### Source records
[Start of Attachment]

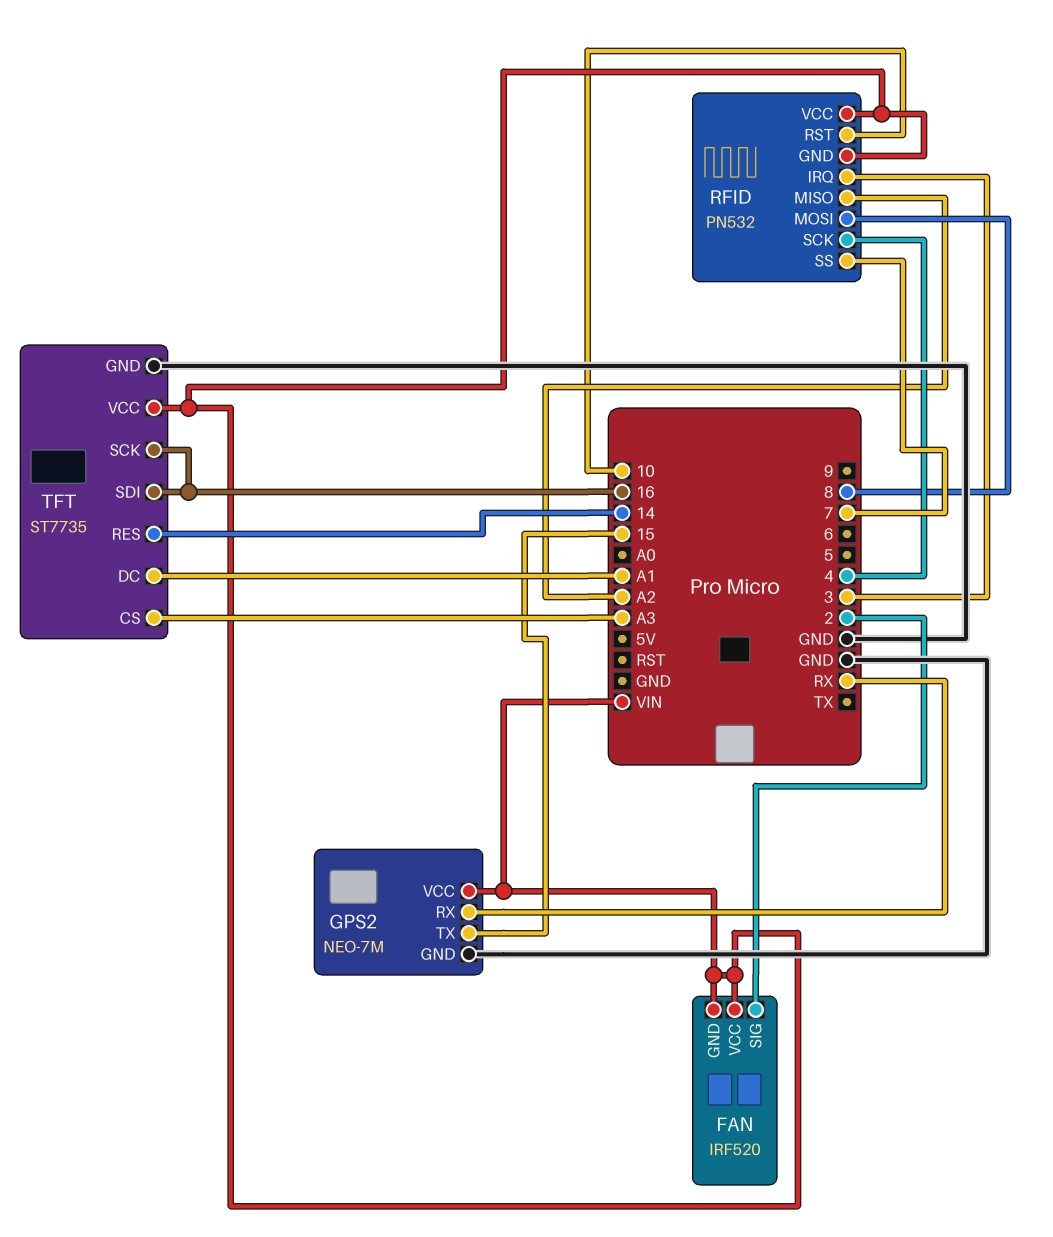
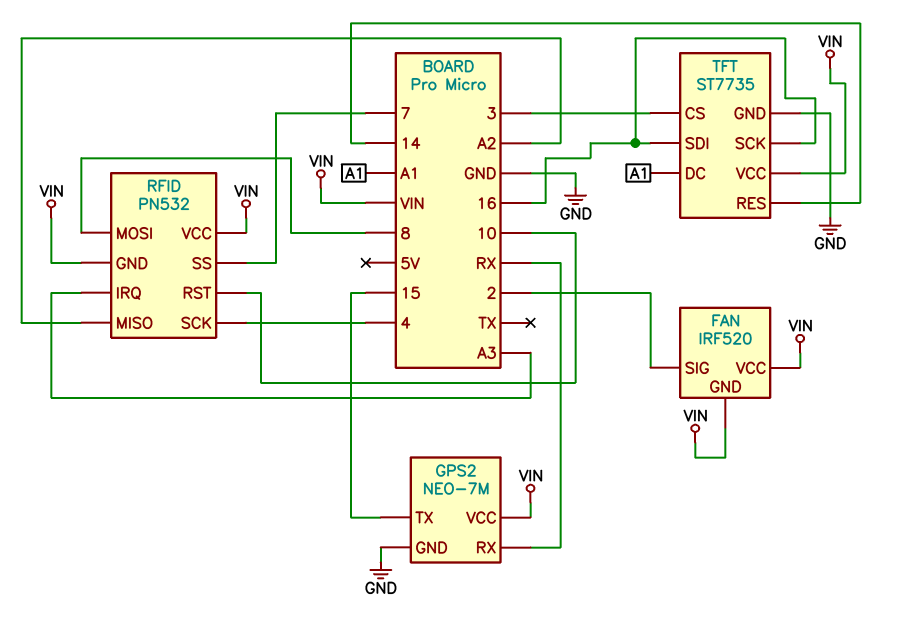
RFID pin IRQ: 3 -> A3
TFT pin CS: A3 -> 3

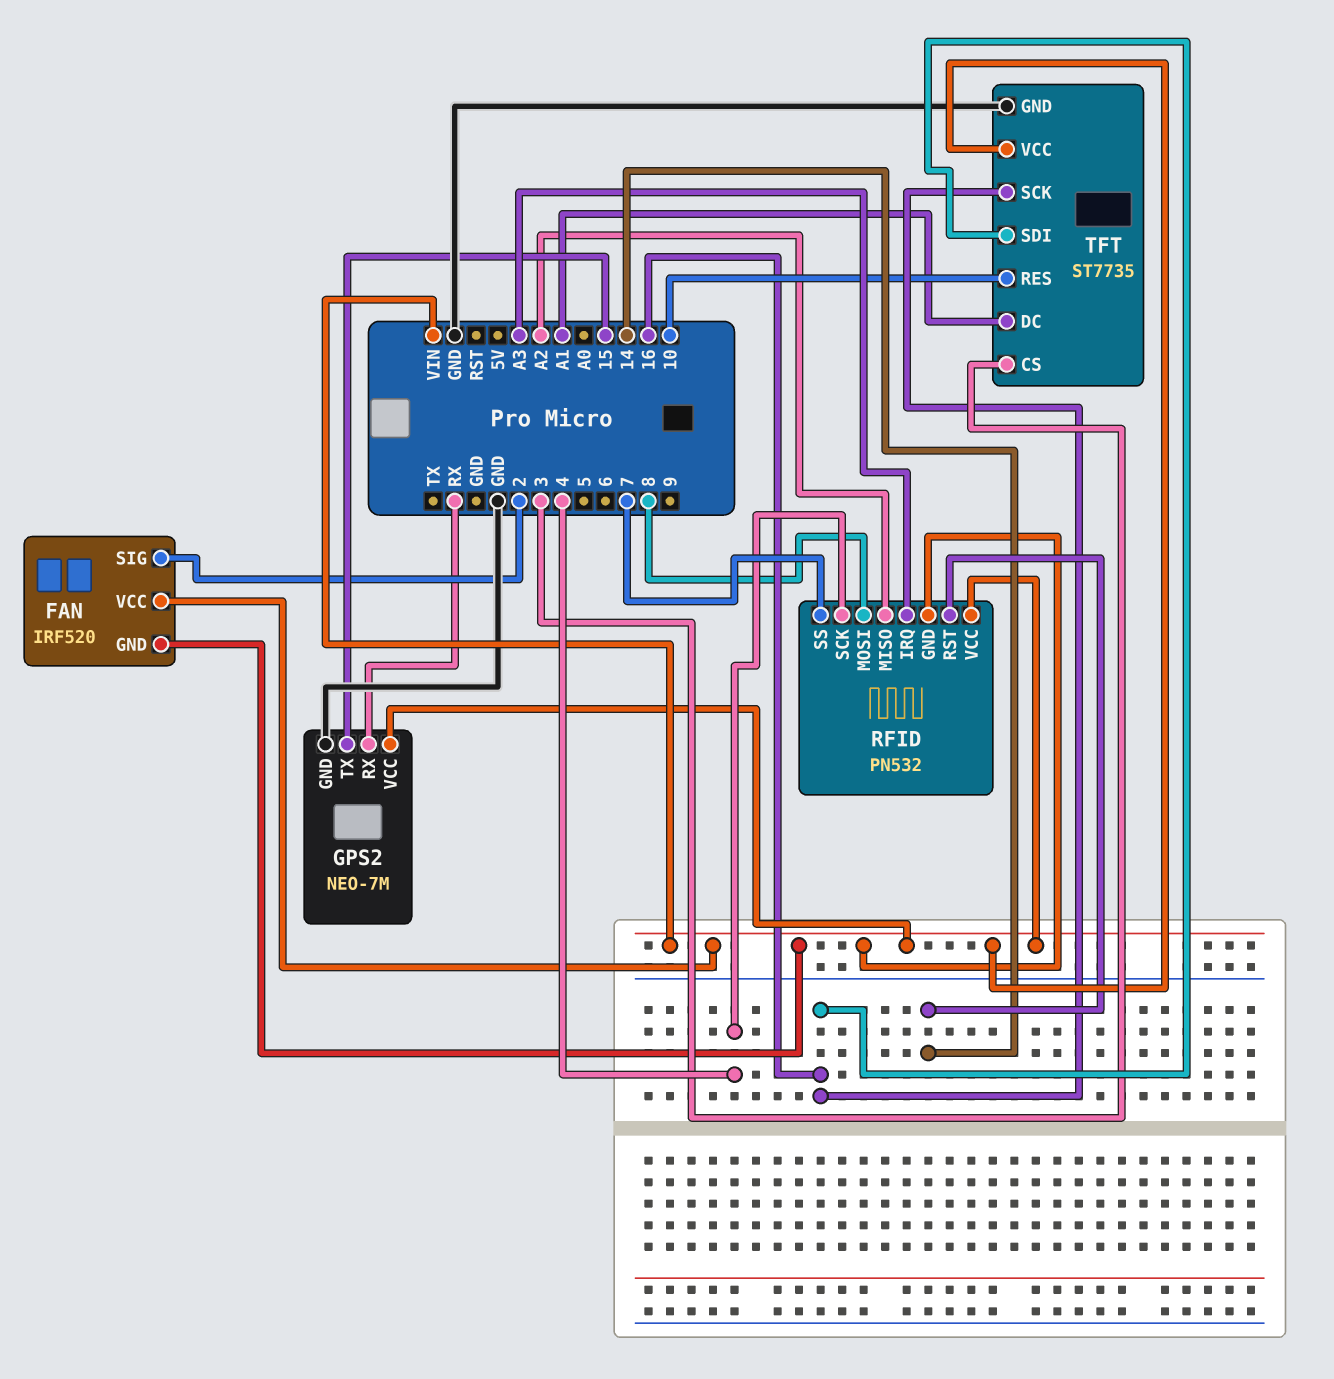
RFID pin RST: 10 -> 14
TFT pin RES: 14 -> 10

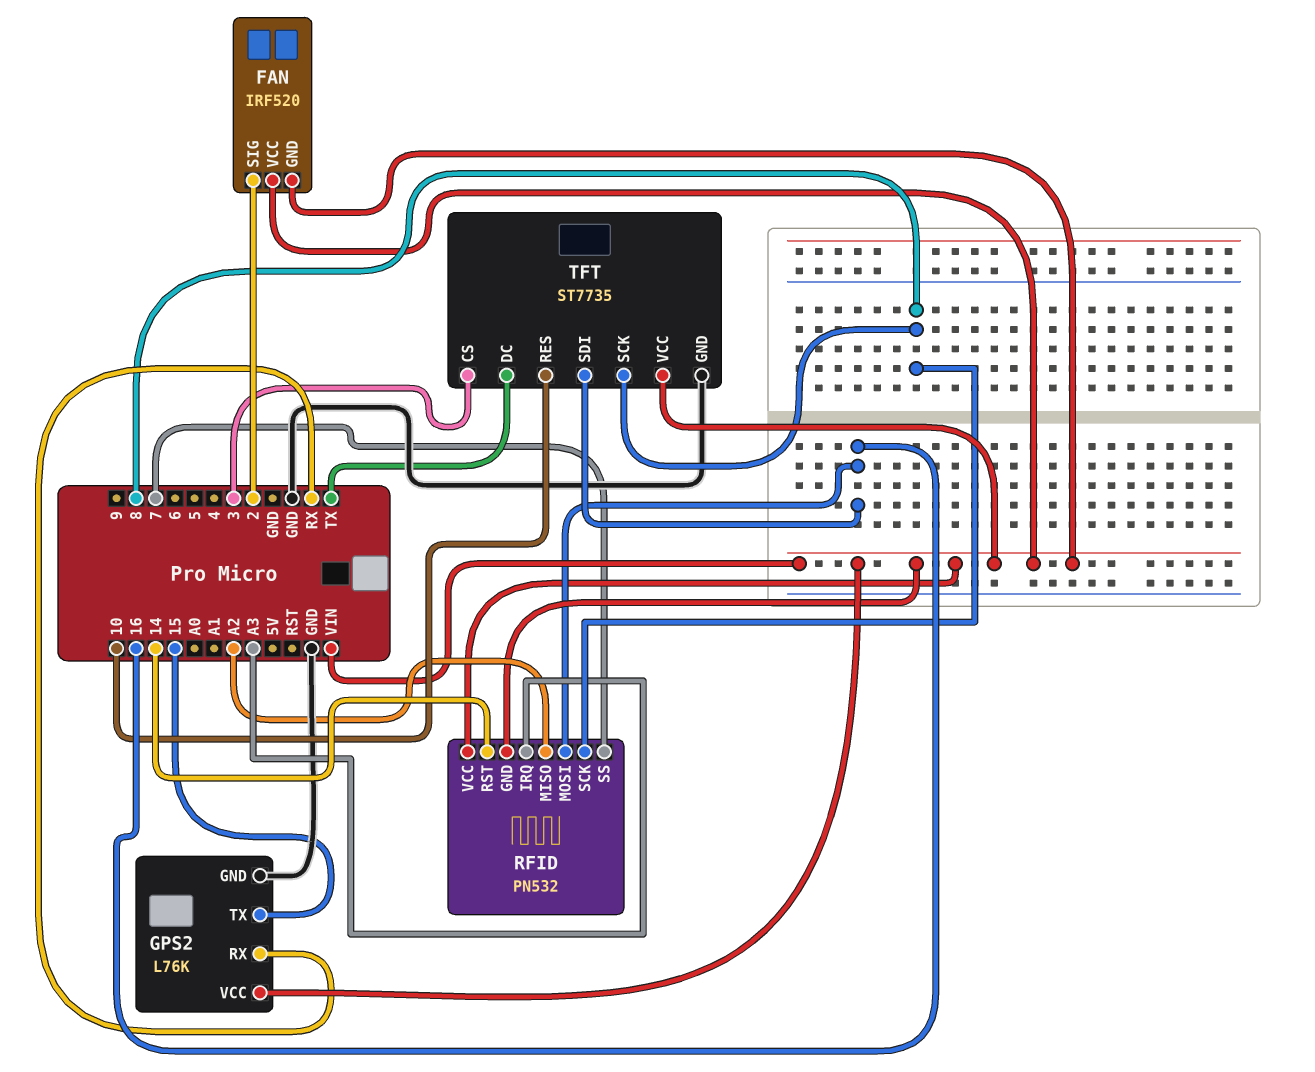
GPS2: NEO-7M -> L76K
RFID pin MOSI: 8 -> 16
RFID pin SCK: 4 -> 8
TFT pin DC: A1 -> TX
TFT pin SCK: 16 -> 8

[End of Attachment]

### Exercise goal
Copy all records exactly; omit images.

### Expected answer
RFID pin IRQ: 3 -> A3
TFT pin CS: A3 -> 3

RFID pin RST: 10 -> 14
TFT pin RES: 14 -> 10

GPS2: NEO-7M -> L76K
RFID pin MOSI: 8 -> 16
RFID pin SCK: 4 -> 8
TFT pin DC: A1 -> TX
TFT pin SCK: 16 -> 8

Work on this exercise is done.